> **What to produce**:
Using the listing below, reproduce exactly the lines from the one with "yellow jar: 1 -> 3" through the last, with all pictures left out.

__________________________________________________

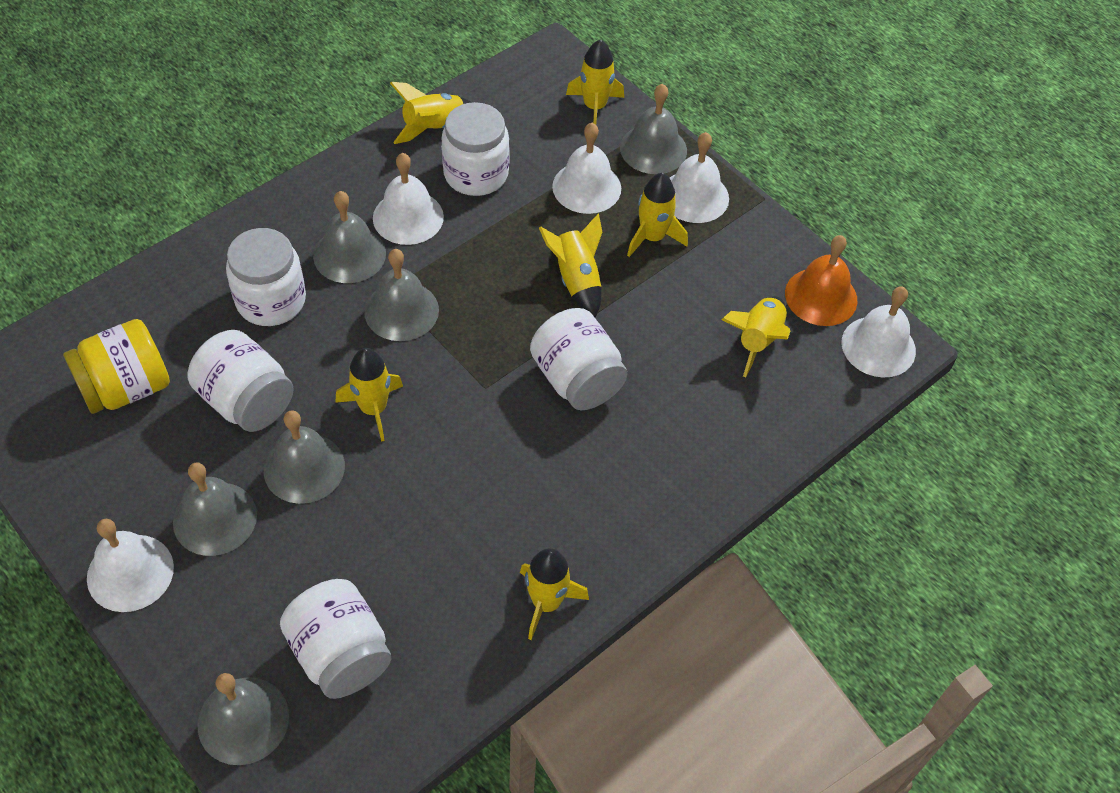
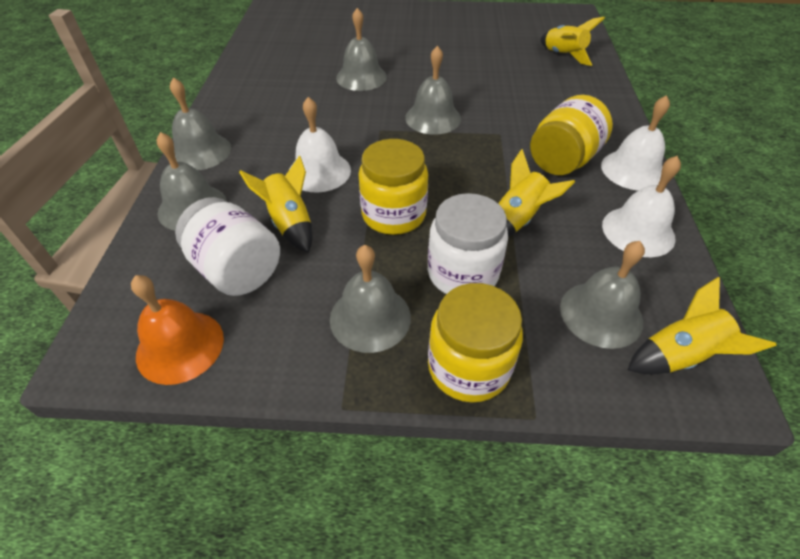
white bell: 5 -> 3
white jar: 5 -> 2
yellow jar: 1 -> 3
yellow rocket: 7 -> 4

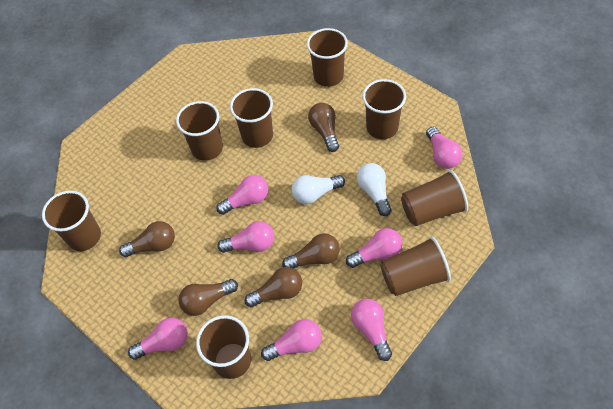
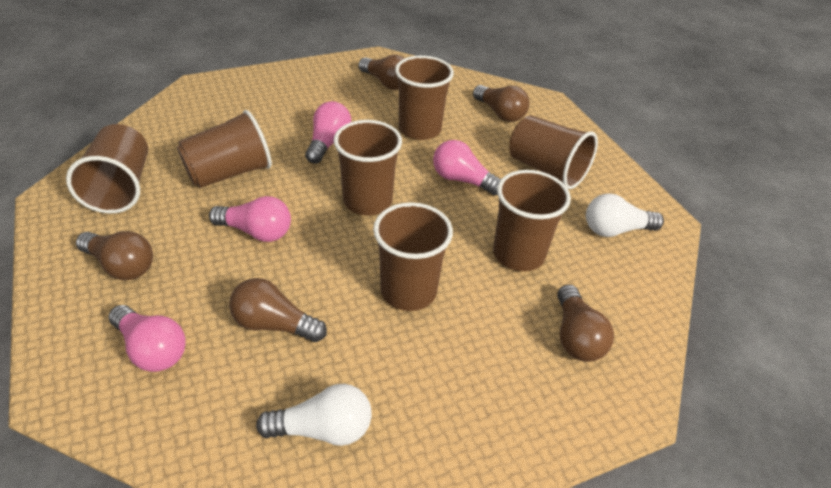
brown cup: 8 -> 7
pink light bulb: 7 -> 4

__________________________________________________

> **Result**:
yellow jar: 1 -> 3
yellow rocket: 7 -> 4

brown cup: 8 -> 7
pink light bulb: 7 -> 4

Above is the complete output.